### YOUR TASK
All lines of the material below that include the string "none" are to be copied.

### DATA TO USE
☆ ☆ ☆ ☆ ☆

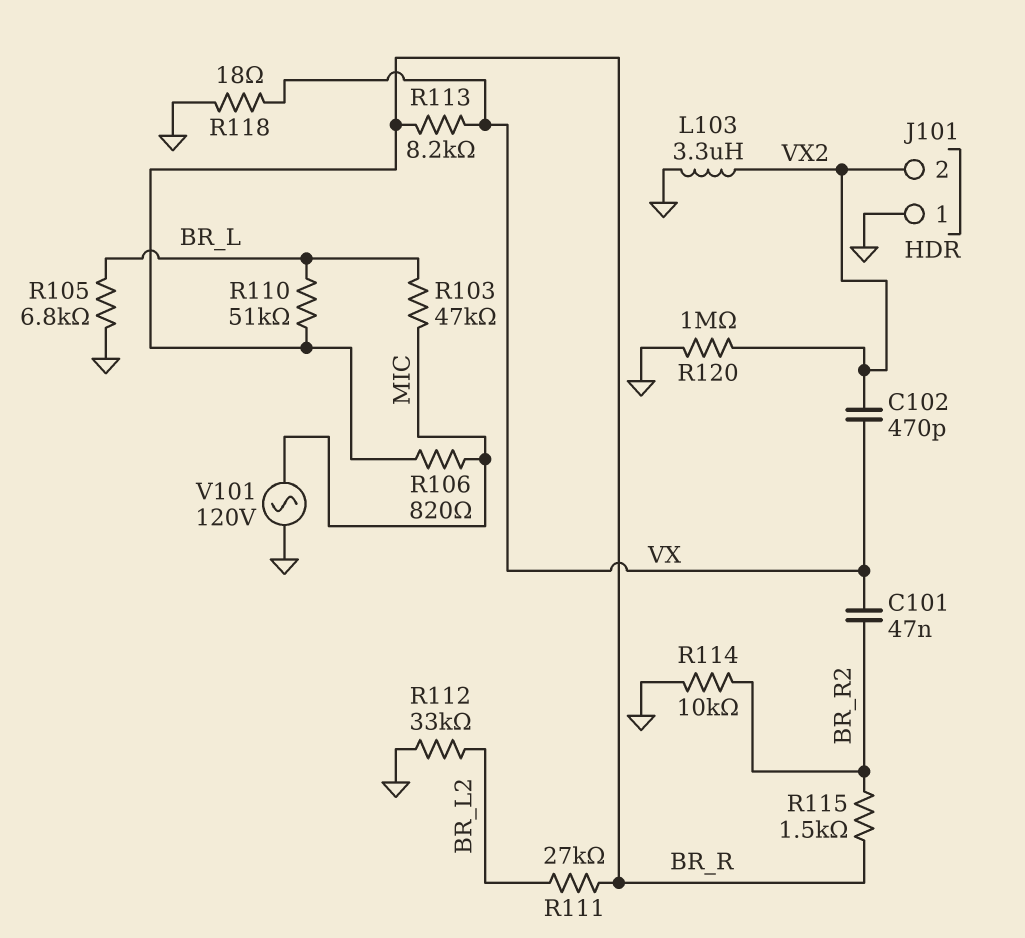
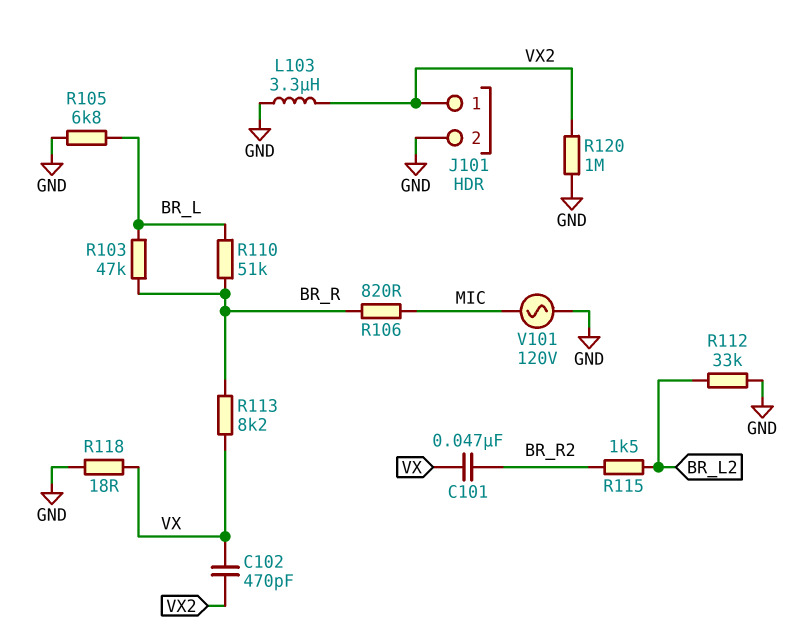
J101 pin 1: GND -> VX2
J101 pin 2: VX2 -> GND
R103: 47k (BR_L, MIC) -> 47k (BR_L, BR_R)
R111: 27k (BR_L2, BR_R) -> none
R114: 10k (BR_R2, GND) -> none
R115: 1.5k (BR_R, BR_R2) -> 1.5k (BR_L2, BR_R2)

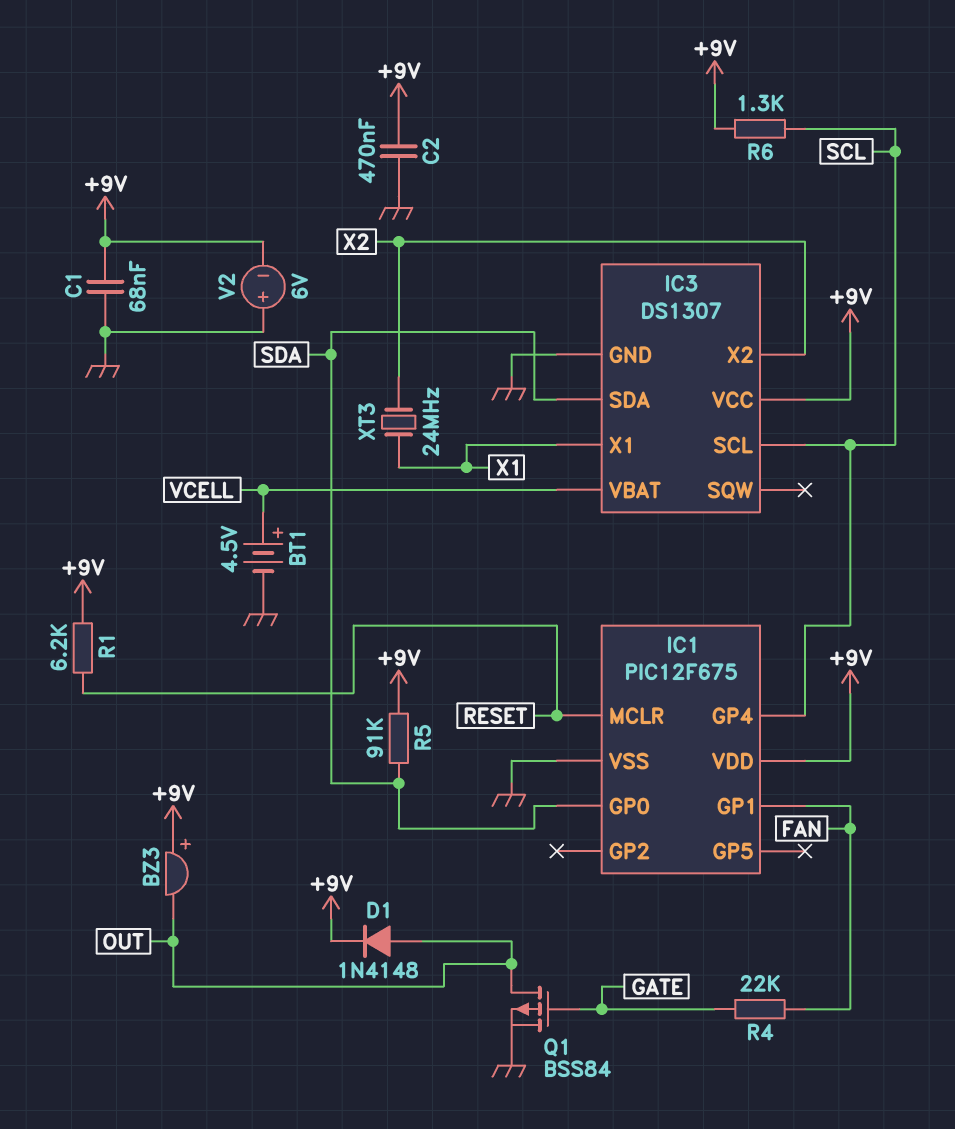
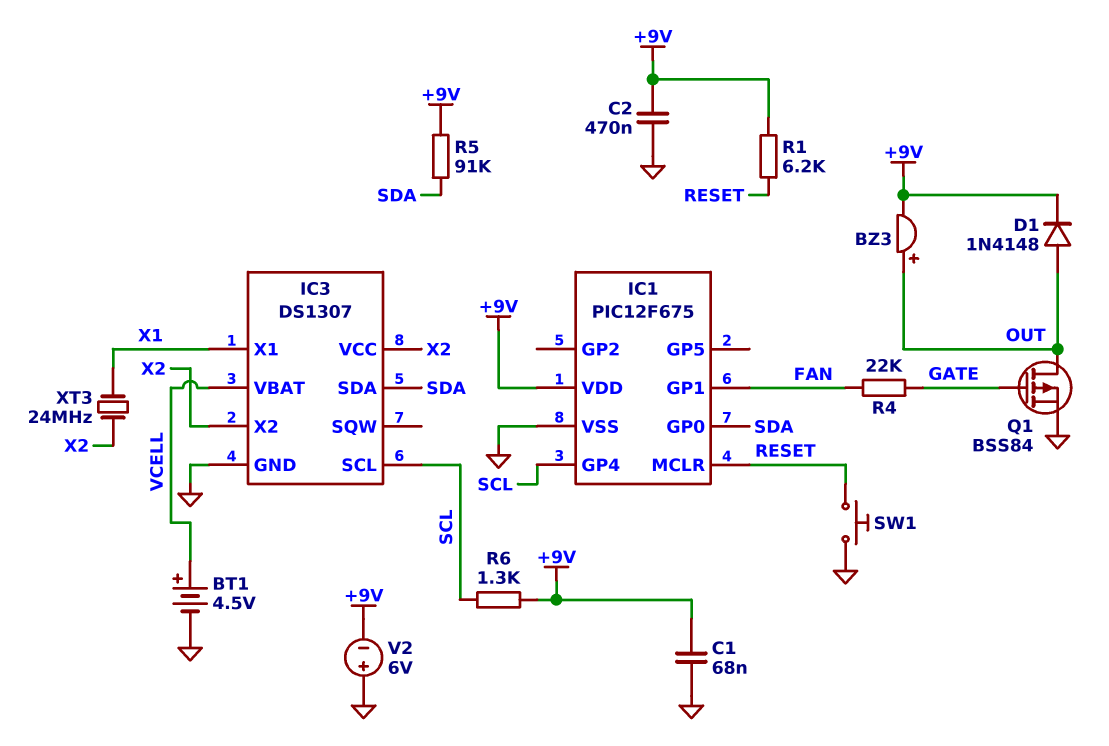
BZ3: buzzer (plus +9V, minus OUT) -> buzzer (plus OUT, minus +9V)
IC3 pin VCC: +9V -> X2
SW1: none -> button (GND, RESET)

☆ ☆ ☆ ☆ ☆

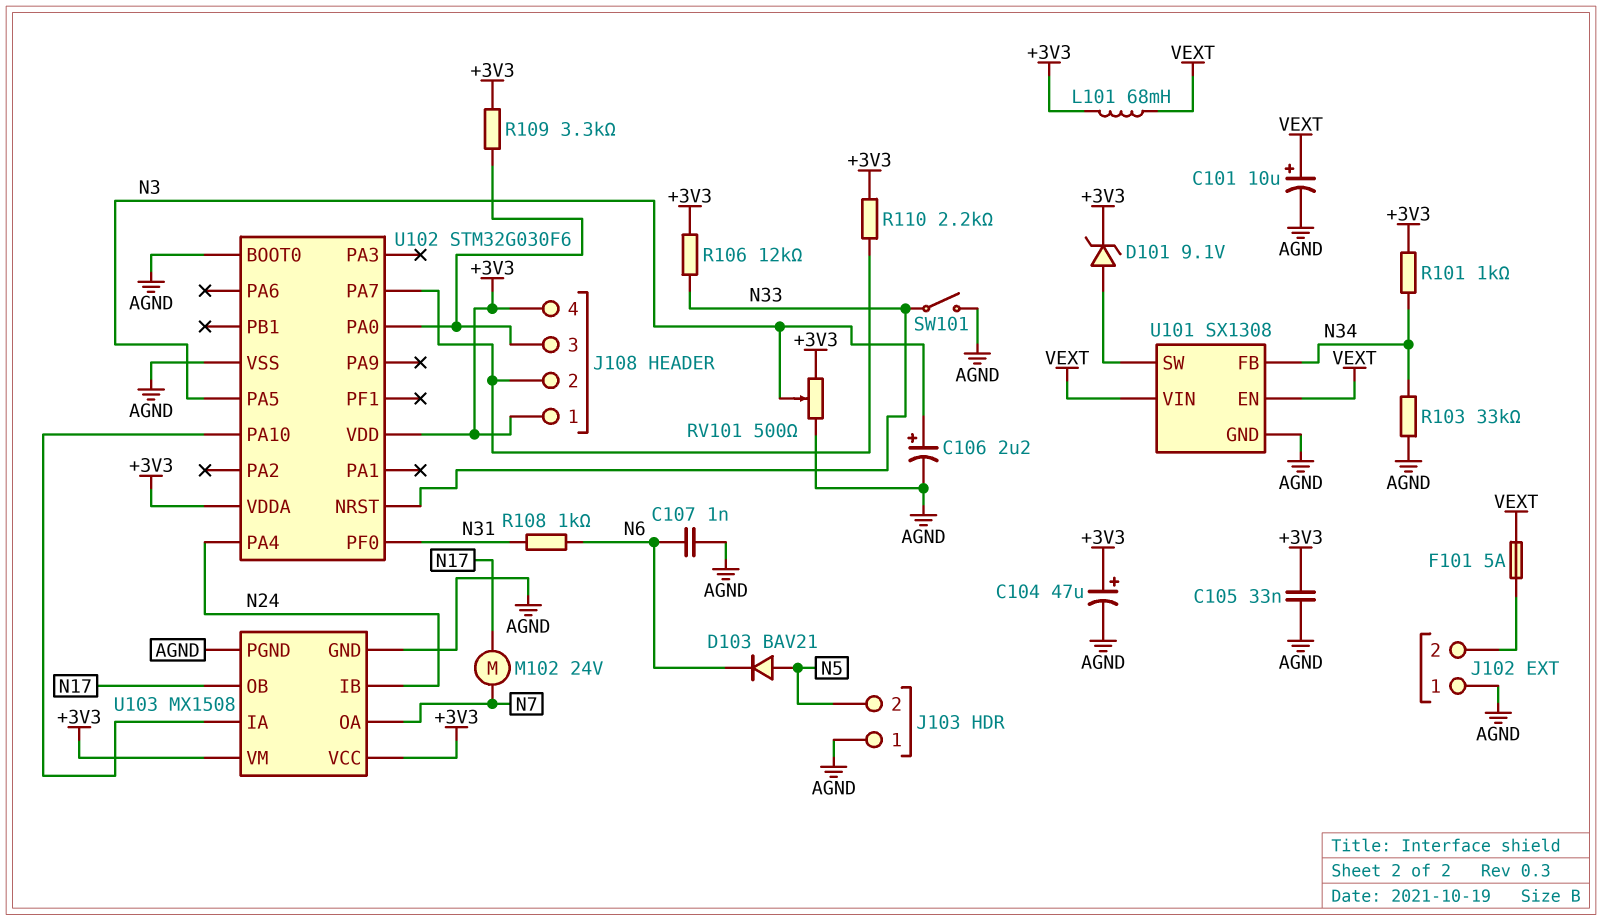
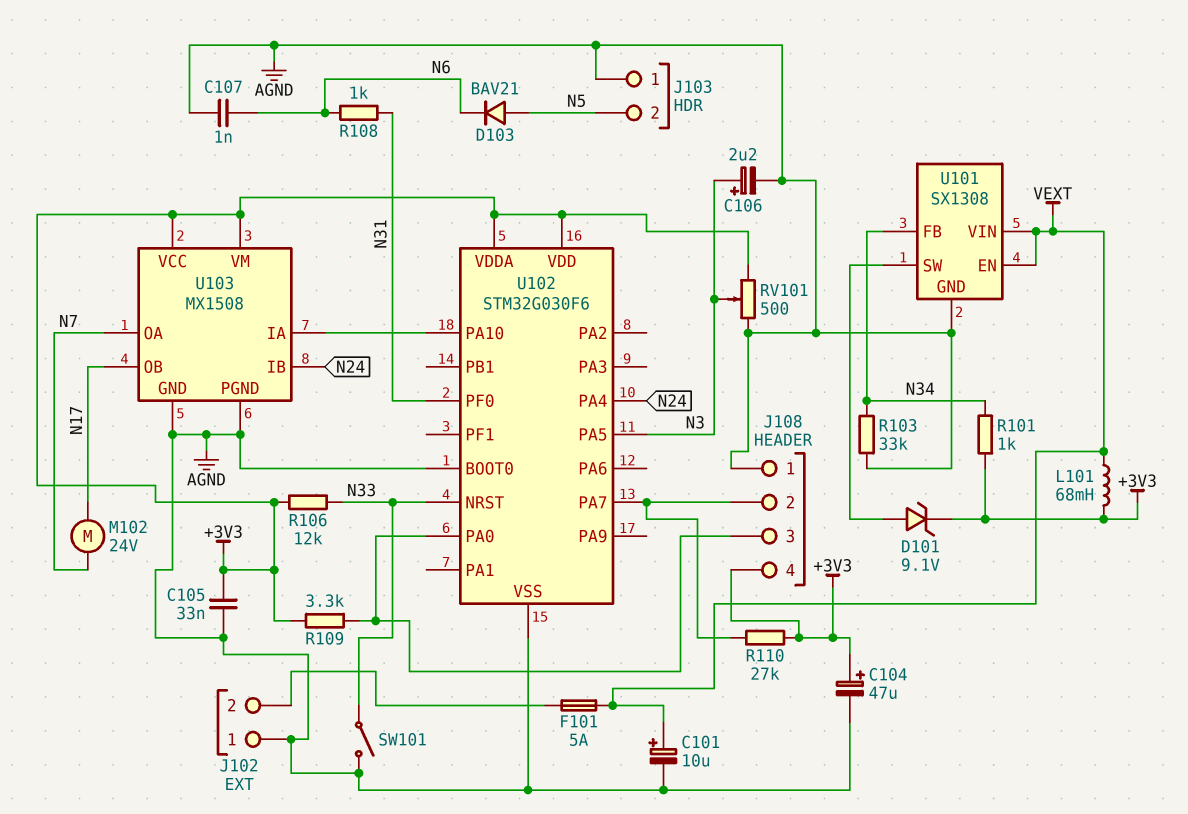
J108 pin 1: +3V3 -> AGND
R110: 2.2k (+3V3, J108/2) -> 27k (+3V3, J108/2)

☆ ☆ ☆ ☆ ☆

### RESULT OF THE EXERCISE
R111: 27k (BR_L2, BR_R) -> none
R114: 10k (BR_R2, GND) -> none
SW1: none -> button (GND, RESET)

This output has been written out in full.